* [WHAT TO PRODUCE] Can you copy the rows below word for word, from the line with "Ken Andrews19,736 (37.7%) (400, 951)" to the line with "Kevin Sills (ND)307 (0.6%) (864, 598)", including both of those lines?

[start of INPUT RECORDS]

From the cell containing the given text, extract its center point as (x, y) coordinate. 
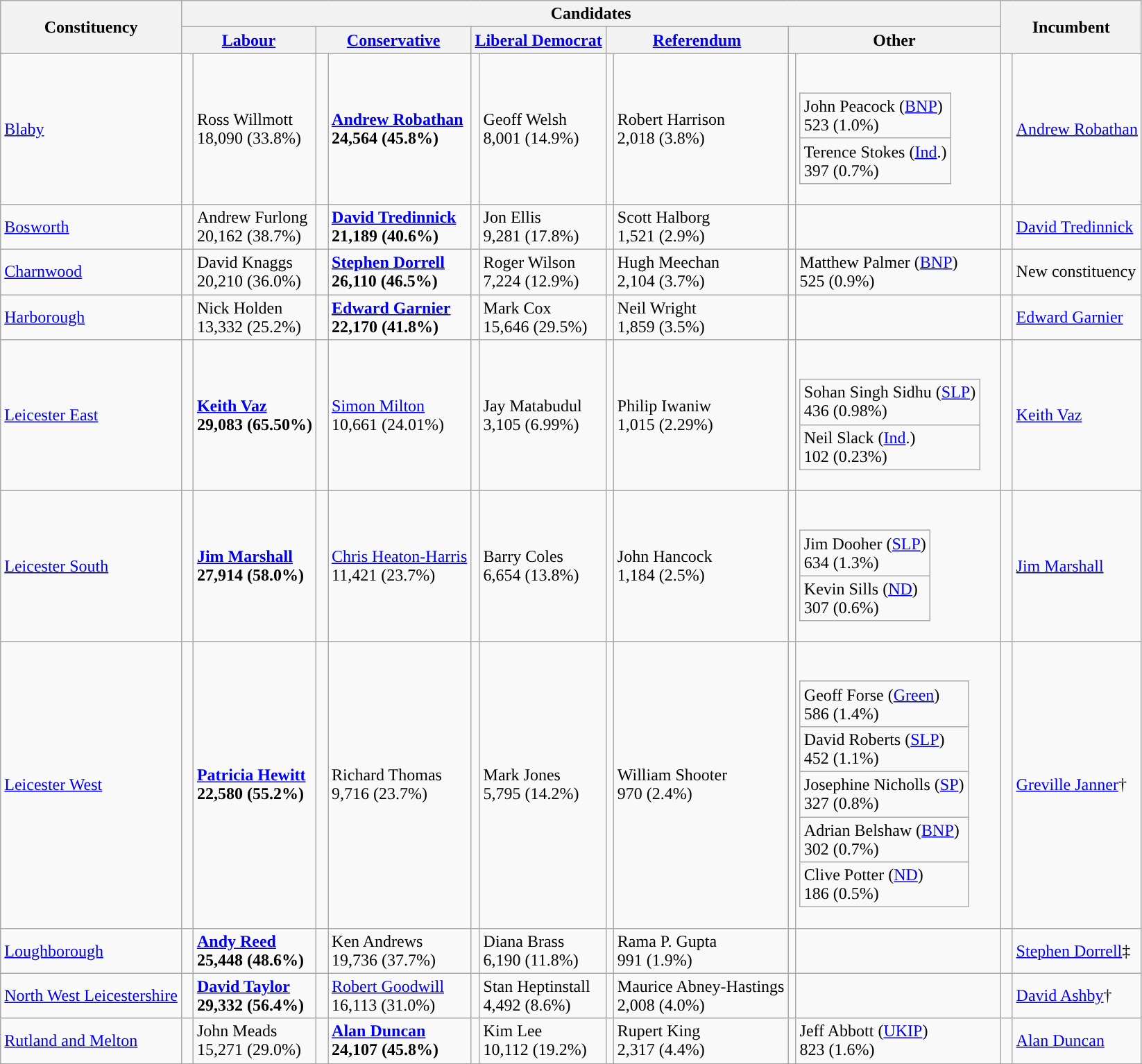
Ken Andrews19,736 (37.7%) (400, 951)
Leicester East (92, 416)
Candidates (591, 14)
Blaby (92, 129)
Scott Halborg1,521 (2.9%) (701, 228)
Neil Slack (Ind.)102 (0.23%) (889, 447)
Clive Potter (ND)186 (0.5%) (884, 885)
Harborough (92, 318)
Leicester South (92, 566)
Ross Willmott18,090 (33.8%) (254, 129)
Jay Matabudul3,105 (6.99%) (543, 416)
Andy Reed25,448 (48.6%) (254, 951)
Maurice Abney-Hastings2,008 (4.0%) (701, 996)
Rama P. Gupta991 (1.9%) (701, 951)
Geoff Forse (Green)586 (1.4%) (884, 704)
Kevin Sills (ND)307 (0.6%) (864, 598)
Jeff Abbott (UKIP)823 (1.6%) (898, 1041)
Labour (248, 40)
Loughborough (92, 951)
David Ashby† (1077, 996)
Bosworth (92, 228)
Edward Garnier22,170 (41.8%) (400, 318)
Neil Wright1,859 (3.5%) (701, 318)
Jon Ellis9,281 (17.8%) (543, 228)
Hugh Meechan2,104 (3.7%) (701, 272)
Greville Janner† (1077, 785)
Terence Stokes (Ind.)397 (0.7%) (876, 161)
David Taylor29,332 (56.4%) (254, 996)
Other (894, 40)
Richard Thomas9,716 (23.7%) (400, 785)
North West Leicestershire (92, 996)
Kim Lee10,112 (19.2%) (543, 1041)
Andrew Robathan24,564 (45.8%) (400, 129)
William Shooter970 (2.4%) (701, 785)
John Peacock (BNP)523 (1.0%) Terence Stokes (Ind.)397 (0.7%) (898, 129)
Stephen Dorrell‡ (1077, 951)
Conservative (393, 40)
Rupert King2,317 (4.4%) (701, 1041)
Matthew Palmer (BNP)525 (0.9%) (898, 272)
John Meads15,271 (29.0%) (254, 1041)
Leicester West (92, 785)
Philip Iwaniw1,015 (2.29%) (701, 416)
Chris Heaton-Harris11,421 (23.7%) (400, 566)
Mark Cox15,646 (29.5%) (543, 318)
John Hancock1,184 (2.5%) (701, 566)
Josephine Nicholls (SP)327 (0.8%) (884, 795)
Keith Vaz (1077, 416)
Nick Holden13,332 (25.2%) (254, 318)
Jim Dooher (SLP)634 (1.3%) (864, 554)
Andrew Robathan (1077, 129)
David Knaggs20,210 (36.0%) (254, 272)
Robert Harrison2,018 (3.8%) (701, 129)
Stephen Dorrell26,110 (46.5%) (400, 272)
Simon Milton10,661 (24.01%) (400, 416)
Sohan Singh Sidhu (SLP)436 (0.98%) Neil Slack (Ind.)102 (0.23%) (898, 416)
Stan Heptinstall4,492 (8.6%) (543, 996)
Charnwood (92, 272)
Sohan Singh Sidhu (SLP)436 (0.98%) (889, 402)
Robert Goodwill16,113 (31.0%) (400, 996)
Barry Coles6,654 (13.8%) (543, 566)
Alan Duncan (1077, 1041)
Diana Brass6,190 (11.8%) (543, 951)
Edward Garnier (1077, 318)
Constituency (92, 27)
Roger Wilson7,224 (12.9%) (543, 272)
Referendum (697, 40)
David Tredinnick21,189 (40.6%) (400, 228)
Andrew Furlong20,162 (38.7%) (254, 228)
Alan Duncan24,107 (45.8%) (400, 1041)
Keith Vaz29,083 (65.50%) (254, 416)
Geoff Welsh8,001 (14.9%) (543, 129)
Mark Jones5,795 (14.2%) (543, 785)
Adrian Belshaw (BNP)302 (0.7%) (884, 840)
Jim Marshall (1077, 566)
Jim Dooher (SLP)634 (1.3%) Kevin Sills (ND)307 (0.6%) (898, 566)
David Tredinnick (1077, 228)
Liberal Democrat (538, 40)
David Roberts (SLP)452 (1.1%) (884, 749)
John Peacock (BNP)523 (1.0%) (876, 115)
Patricia Hewitt22,580 (55.2%) (254, 785)
Rutland and Melton (92, 1041)
Jim Marshall27,914 (58.0%) (254, 566)
Incumbent (1071, 27)
New constituency (1077, 272)
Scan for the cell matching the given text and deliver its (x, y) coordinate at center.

[end of INPUT RECORDS]

* [EXERCISE RESULT]
Ken Andrews19,736 (37.7%) (400, 951)
Leicester East (92, 416)
Candidates (591, 14)
Blaby (92, 129)
Scott Halborg1,521 (2.9%) (701, 228)
Neil Slack (Ind.)102 (0.23%) (889, 447)
Clive Potter (ND)186 (0.5%) (884, 885)
Harborough (92, 318)
Leicester South (92, 566)
Ross Willmott18,090 (33.8%) (254, 129)
Jay Matabudul3,105 (6.99%) (543, 416)
Andy Reed25,448 (48.6%) (254, 951)
Maurice Abney-Hastings2,008 (4.0%) (701, 996)
Rama P. Gupta991 (1.9%) (701, 951)
Geoff Forse (Green)586 (1.4%) (884, 704)
Kevin Sills (ND)307 (0.6%) (864, 598)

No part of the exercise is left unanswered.